### Brief
Lay out every line of the entries below as a Markdown table with two columns, Row and Line, numbering the rows in order and skipping blank lines. Leave the pictures out of the table.
------ Material provided ------
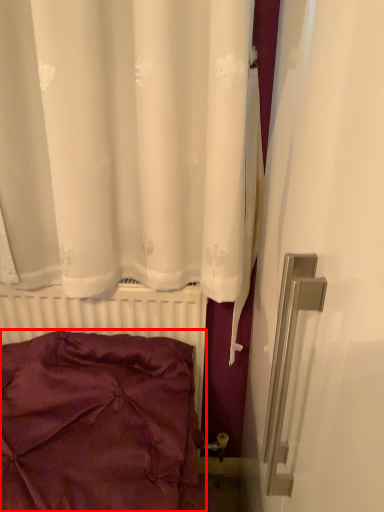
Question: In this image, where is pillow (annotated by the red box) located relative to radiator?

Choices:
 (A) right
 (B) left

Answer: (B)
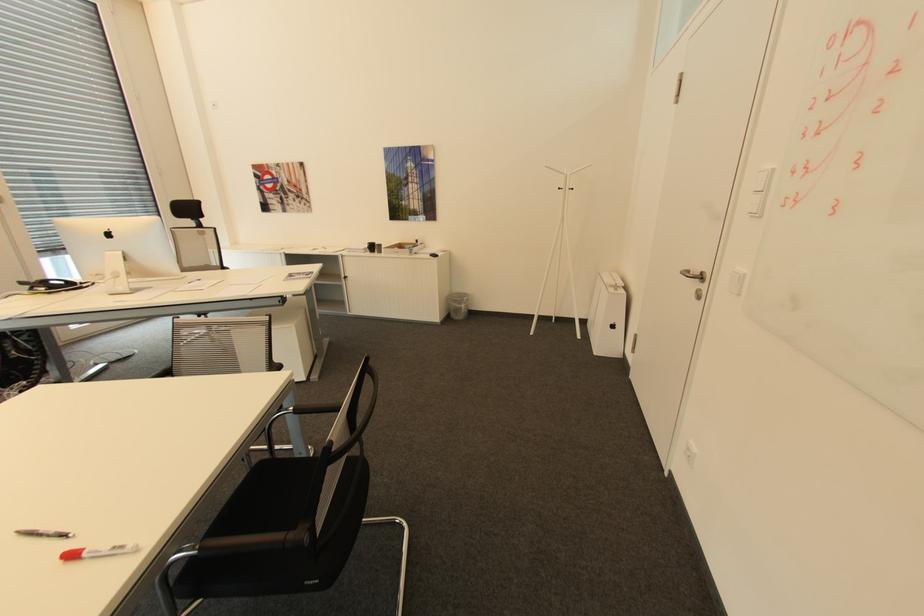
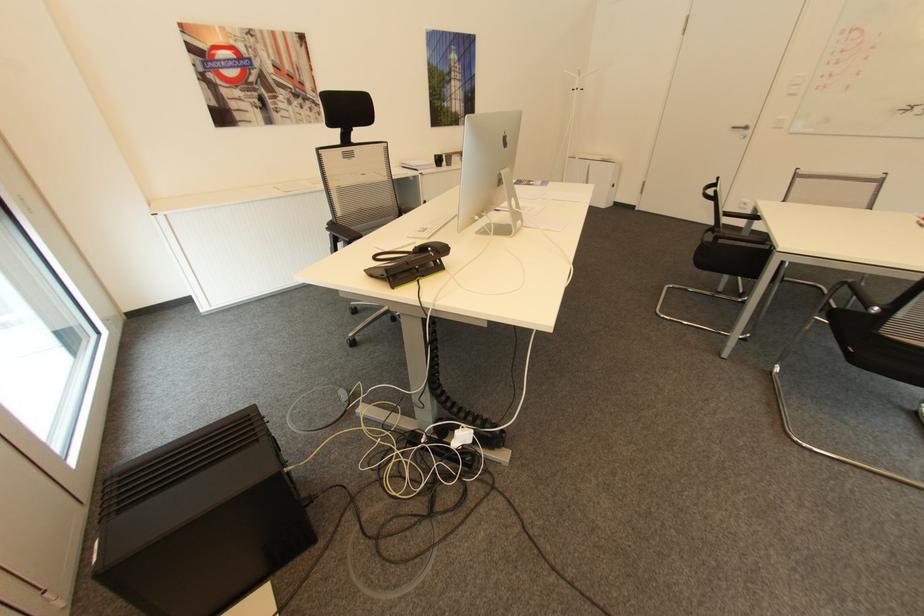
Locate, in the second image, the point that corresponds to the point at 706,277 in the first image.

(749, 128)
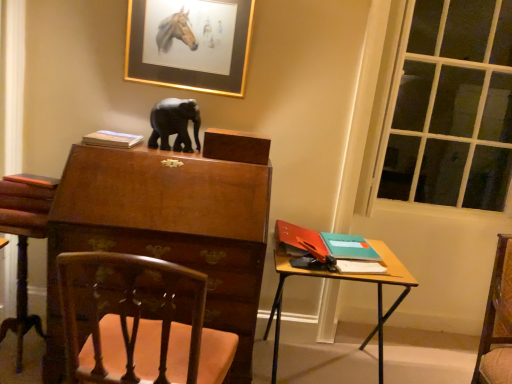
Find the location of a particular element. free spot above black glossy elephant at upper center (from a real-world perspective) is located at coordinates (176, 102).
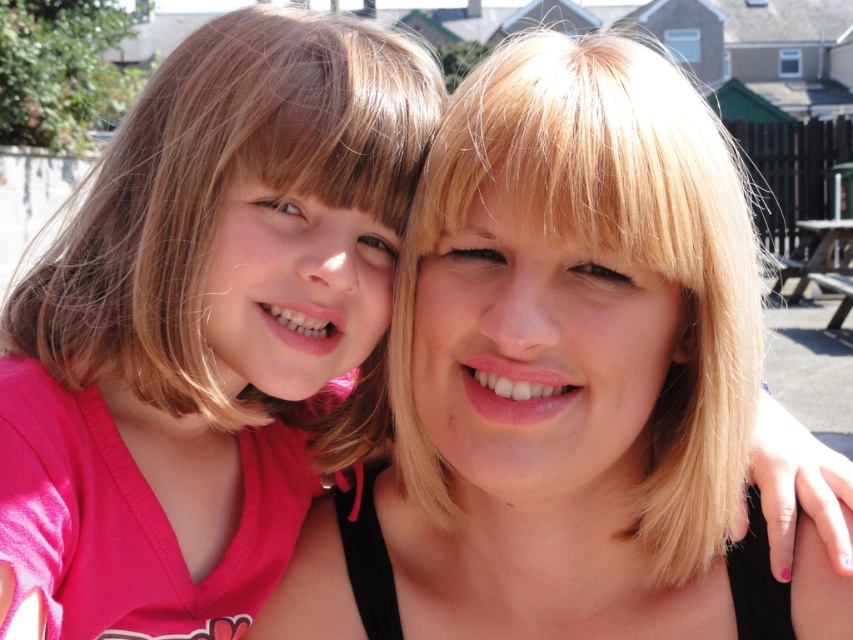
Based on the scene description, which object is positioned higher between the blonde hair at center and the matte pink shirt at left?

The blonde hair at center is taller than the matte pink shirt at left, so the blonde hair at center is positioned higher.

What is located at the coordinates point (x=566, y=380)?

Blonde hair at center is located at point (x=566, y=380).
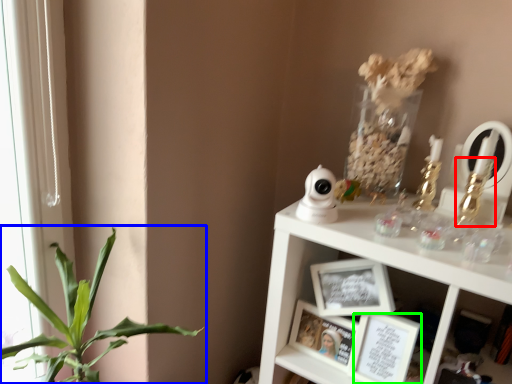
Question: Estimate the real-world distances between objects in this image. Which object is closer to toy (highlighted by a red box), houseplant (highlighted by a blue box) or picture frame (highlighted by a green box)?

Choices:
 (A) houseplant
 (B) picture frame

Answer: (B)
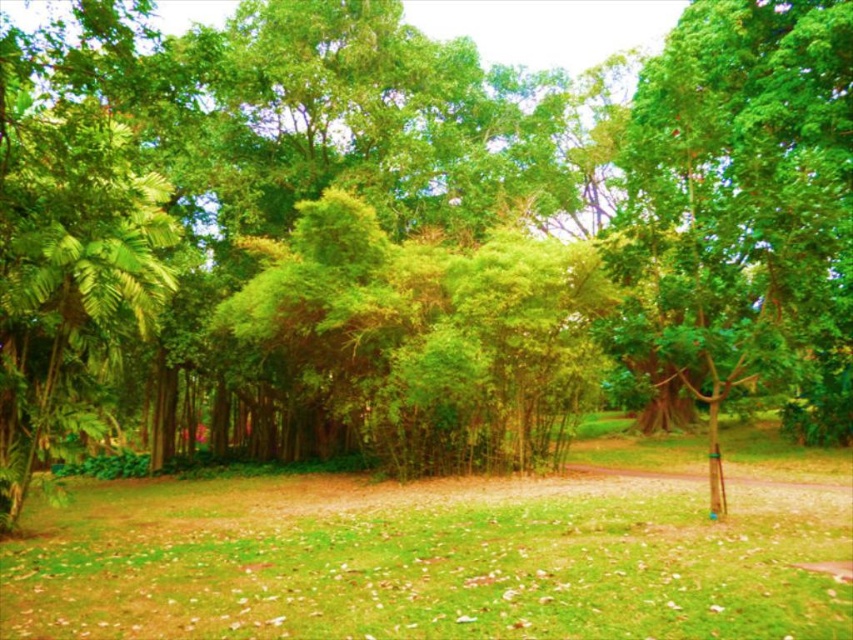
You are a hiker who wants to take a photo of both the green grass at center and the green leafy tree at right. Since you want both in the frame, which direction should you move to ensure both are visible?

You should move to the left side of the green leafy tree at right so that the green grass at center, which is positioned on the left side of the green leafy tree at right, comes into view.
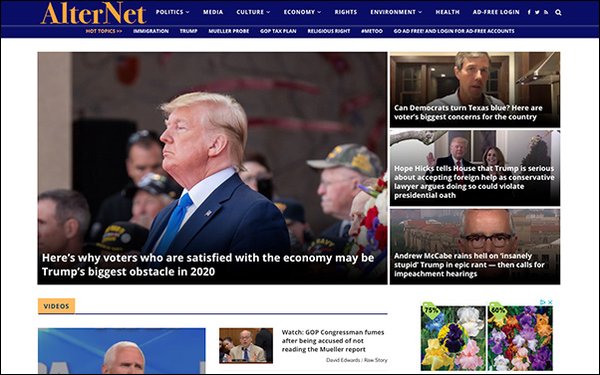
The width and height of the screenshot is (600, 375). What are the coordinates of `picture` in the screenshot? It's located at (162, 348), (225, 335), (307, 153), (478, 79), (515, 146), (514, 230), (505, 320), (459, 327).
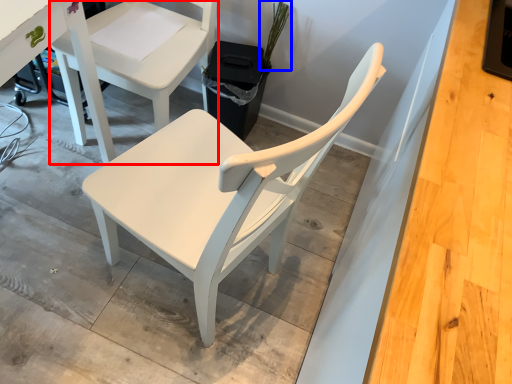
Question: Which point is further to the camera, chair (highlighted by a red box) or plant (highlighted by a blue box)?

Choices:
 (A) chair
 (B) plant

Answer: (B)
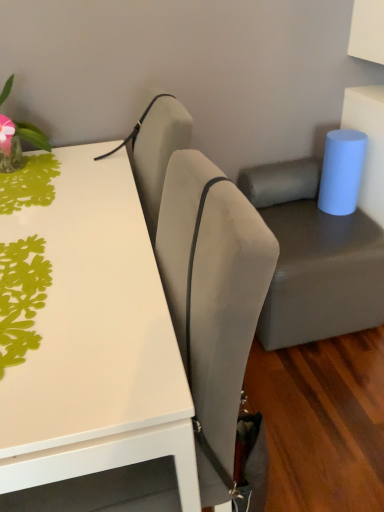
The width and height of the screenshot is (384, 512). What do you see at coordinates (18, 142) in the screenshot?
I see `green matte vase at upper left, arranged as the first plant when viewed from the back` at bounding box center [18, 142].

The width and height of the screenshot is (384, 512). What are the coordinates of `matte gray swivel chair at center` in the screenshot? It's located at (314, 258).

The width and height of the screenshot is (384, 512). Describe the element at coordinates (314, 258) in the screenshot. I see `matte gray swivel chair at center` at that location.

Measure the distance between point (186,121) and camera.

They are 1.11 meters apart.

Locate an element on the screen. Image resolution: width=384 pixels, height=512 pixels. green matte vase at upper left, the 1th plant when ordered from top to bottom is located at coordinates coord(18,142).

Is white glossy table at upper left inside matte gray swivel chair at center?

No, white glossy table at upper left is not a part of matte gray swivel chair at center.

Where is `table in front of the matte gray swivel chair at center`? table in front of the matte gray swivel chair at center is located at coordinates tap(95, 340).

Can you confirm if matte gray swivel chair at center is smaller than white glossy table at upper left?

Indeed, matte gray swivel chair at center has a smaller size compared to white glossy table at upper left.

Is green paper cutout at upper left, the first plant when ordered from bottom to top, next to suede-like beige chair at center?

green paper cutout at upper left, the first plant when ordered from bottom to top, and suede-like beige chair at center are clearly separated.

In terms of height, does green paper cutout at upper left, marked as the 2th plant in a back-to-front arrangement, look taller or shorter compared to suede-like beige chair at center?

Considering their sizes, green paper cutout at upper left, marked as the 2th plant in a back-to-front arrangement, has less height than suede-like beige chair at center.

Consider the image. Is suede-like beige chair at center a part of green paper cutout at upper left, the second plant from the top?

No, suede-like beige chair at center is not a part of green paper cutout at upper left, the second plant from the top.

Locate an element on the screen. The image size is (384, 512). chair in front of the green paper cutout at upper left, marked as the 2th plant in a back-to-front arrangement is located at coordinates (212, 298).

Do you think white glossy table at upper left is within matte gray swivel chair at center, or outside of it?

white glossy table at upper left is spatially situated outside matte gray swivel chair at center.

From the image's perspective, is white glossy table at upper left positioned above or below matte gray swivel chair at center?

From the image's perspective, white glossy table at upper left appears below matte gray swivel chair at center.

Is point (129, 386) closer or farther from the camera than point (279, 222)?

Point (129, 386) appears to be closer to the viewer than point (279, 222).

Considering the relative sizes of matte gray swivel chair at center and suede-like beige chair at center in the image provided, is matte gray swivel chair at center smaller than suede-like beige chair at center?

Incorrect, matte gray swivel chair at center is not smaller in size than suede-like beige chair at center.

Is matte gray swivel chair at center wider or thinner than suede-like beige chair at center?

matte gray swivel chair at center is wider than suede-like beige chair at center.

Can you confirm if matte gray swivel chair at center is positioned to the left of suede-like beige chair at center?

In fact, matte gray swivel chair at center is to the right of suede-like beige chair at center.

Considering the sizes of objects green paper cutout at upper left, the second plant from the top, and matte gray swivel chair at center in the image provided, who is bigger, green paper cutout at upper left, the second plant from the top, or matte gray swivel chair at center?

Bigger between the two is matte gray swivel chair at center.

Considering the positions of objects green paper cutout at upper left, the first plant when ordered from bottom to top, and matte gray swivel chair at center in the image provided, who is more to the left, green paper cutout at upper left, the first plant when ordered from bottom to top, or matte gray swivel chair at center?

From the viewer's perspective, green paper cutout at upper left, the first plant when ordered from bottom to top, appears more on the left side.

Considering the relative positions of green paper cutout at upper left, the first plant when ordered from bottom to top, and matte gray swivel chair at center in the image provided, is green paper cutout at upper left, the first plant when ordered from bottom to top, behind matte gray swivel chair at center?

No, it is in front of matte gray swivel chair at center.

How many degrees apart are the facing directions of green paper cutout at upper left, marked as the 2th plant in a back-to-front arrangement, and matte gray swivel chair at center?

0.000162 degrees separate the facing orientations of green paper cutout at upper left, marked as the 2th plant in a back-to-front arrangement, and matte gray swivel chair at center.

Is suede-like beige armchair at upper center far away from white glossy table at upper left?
------
### Task result
| Row | Line |
|---|---|
| 1 | Question: In this image, where is pillow (annotated by the red box) located relative to radiator? |
| 2 | Choices: |
| 3 |  (A) right |
| 4 |  (B) left |
| 5 | Answer: (B) |
| 6 | Locate, in the second image, the point that corresponds to the point at 706,277 in the first image. |
| 7 | (749, 128) |
| 8 | Find the location of a particular element. free spot above black glossy elephant at upper center (from a real-world perspective) is located at coordinates (176, 102). |
| 9 | Based on the scene description, which object is positioned higher between the blonde hair at center and the matte pink shirt at left? |
| 10 | The blonde hair at center is taller than the matte pink shirt at left, so the blonde hair at center is positioned higher. |
| 11 | What is located at the coordinates point (x=566, y=380)? |
| 12 | Blonde hair at center is located at point (x=566, y=380). |
| 13 | Question: Estimate the real-world distances between objects in this image. Which object is closer to toy (highlighted by a red box), houseplant (highlighted by a blue box) or picture frame (highlighted by a green box)? |
| 14 | Choices: |
| 15 |  (A) houseplant |
| 16 |  (B) picture frame |
| 17 | Answer: (B) |
| 18 | You are a hiker who wants to take a photo of both the green grass at center and the green leafy tree at right. Since you want both in the frame, which direction should you move to ensure both are visible? |
| 19 | You should move to the left side of the green leafy tree at right so that the green grass at center, which is positioned on the left side of the green leafy tree at right, comes into view. |
| 20 | The width and height of the screenshot is (600, 375). What are the coordinates of `picture` in the screenshot? It's located at (162, 348), (225, 335), (307, 153), (478, 79), (515, 146), (514, 230), (505, 320), (459, 327). |
| 21 | Question: Which point is further to the camera, chair (highlighted by a red box) or plant (highlighted by a blue box)? |
| 22 | Choices: |
| 23 |  (A) chair |
| 24 |  (B) plant |
| 25 | Answer: (B) |
| 26 | The width and height of the screenshot is (384, 512). What do you see at coordinates (18, 142) in the screenshot? |
| 27 | I see `green matte vase at upper left, arranged as the first plant when viewed from the back` at bounding box center [18, 142]. |
| 28 | The width and height of the screenshot is (384, 512). What are the coordinates of `matte gray swivel chair at center` in the screenshot? It's located at (314, 258). |
| 29 | The width and height of the screenshot is (384, 512). Describe the element at coordinates (314, 258) in the screenshot. I see `matte gray swivel chair at center` at that location. |
| 30 | Measure the distance between point (186,121) and camera. |
| 31 | They are 1.11 meters apart. |
| 32 | Locate an element on the screen. Image resolution: width=384 pixels, height=512 pixels. green matte vase at upper left, the 1th plant when ordered from top to bottom is located at coordinates coord(18,142). |
| 33 | Is white glossy table at upper left inside matte gray swivel chair at center? |
| 34 | No, white glossy table at upper left is not a part of matte gray swivel chair at center. |
| 35 | Where is `table in front of the matte gray swivel chair at center`? table in front of the matte gray swivel chair at center is located at coordinates tap(95, 340). |
| 36 | Can you confirm if matte gray swivel chair at center is smaller than white glossy table at upper left? |
| 37 | Indeed, matte gray swivel chair at center has a smaller size compared to white glossy table at upper left. |
| 38 | Is green paper cutout at upper left, the first plant when ordered from bottom to top, next to suede-like beige chair at center? |
| 39 | green paper cutout at upper left, the first plant when ordered from bottom to top, and suede-like beige chair at center are clearly separated. |
| 40 | In terms of height, does green paper cutout at upper left, marked as the 2th plant in a back-to-front arrangement, look taller or shorter compared to suede-like beige chair at center? |
| 41 | Considering their sizes, green paper cutout at upper left, marked as the 2th plant in a back-to-front arrangement, has less height than suede-like beige chair at center. |
| 42 | Consider the image. Is suede-like beige chair at center a part of green paper cutout at upper left, the second plant from the top? |
| 43 | No, suede-like beige chair at center is not a part of green paper cutout at upper left, the second plant from the top. |
| 44 | Locate an element on the screen. The image size is (384, 512). chair in front of the green paper cutout at upper left, marked as the 2th plant in a back-to-front arrangement is located at coordinates (212, 298). |
| 45 | Do you think white glossy table at upper left is within matte gray swivel chair at center, or outside of it? |
| 46 | white glossy table at upper left is spatially situated outside matte gray swivel chair at center. |
| 47 | From the image's perspective, is white glossy table at upper left positioned above or below matte gray swivel chair at center? |
| 48 | From the image's perspective, white glossy table at upper left appears below matte gray swivel chair at center. |
| 49 | Is point (129, 386) closer or farther from the camera than point (279, 222)? |
| 50 | Point (129, 386) appears to be closer to the viewer than point (279, 222). |
| 51 | Considering the relative sizes of matte gray swivel chair at center and suede-like beige chair at center in the image provided, is matte gray swivel chair at center smaller than suede-like beige chair at center? |
| 52 | Incorrect, matte gray swivel chair at center is not smaller in size than suede-like beige chair at center. |
| 53 | Is matte gray swivel chair at center wider or thinner than suede-like beige chair at center? |
| 54 | matte gray swivel chair at center is wider than suede-like beige chair at center. |
| 55 | Can you confirm if matte gray swivel chair at center is positioned to the left of suede-like beige chair at center? |
| 56 | In fact, matte gray swivel chair at center is to the right of suede-like beige chair at center. |
| 57 | Considering the sizes of objects green paper cutout at upper left, the second plant from the top, and matte gray swivel chair at center in the image provided, who is bigger, green paper cutout at upper left, the second plant from the top, or matte gray swivel chair at center? |
| 58 | Bigger between the two is matte gray swivel chair at center. |
| 59 | Considering the positions of objects green paper cutout at upper left, the first plant when ordered from bottom to top, and matte gray swivel chair at center in the image provided, who is more to the left, green paper cutout at upper left, the first plant when ordered from bottom to top, or matte gray swivel chair at center? |
| 60 | From the viewer's perspective, green paper cutout at upper left, the first plant when ordered from bottom to top, appears more on the left side. |
| 61 | Considering the relative positions of green paper cutout at upper left, the first plant when ordered from bottom to top, and matte gray swivel chair at center in the image provided, is green paper cutout at upper left, the first plant when ordered from bottom to top, behind matte gray swivel chair at center? |
| 62 | No, it is in front of matte gray swivel chair at center. |
| 63 | How many degrees apart are the facing directions of green paper cutout at upper left, marked as the 2th plant in a back-to-front arrangement, and matte gray swivel chair at center? |
| 64 | 0.000162 degrees separate the facing orientations of green paper cutout at upper left, marked as the 2th plant in a back-to-front arrangement, and matte gray swivel chair at center. |
| 65 | Is suede-like beige armchair at upper center far away from white glossy table at upper left? |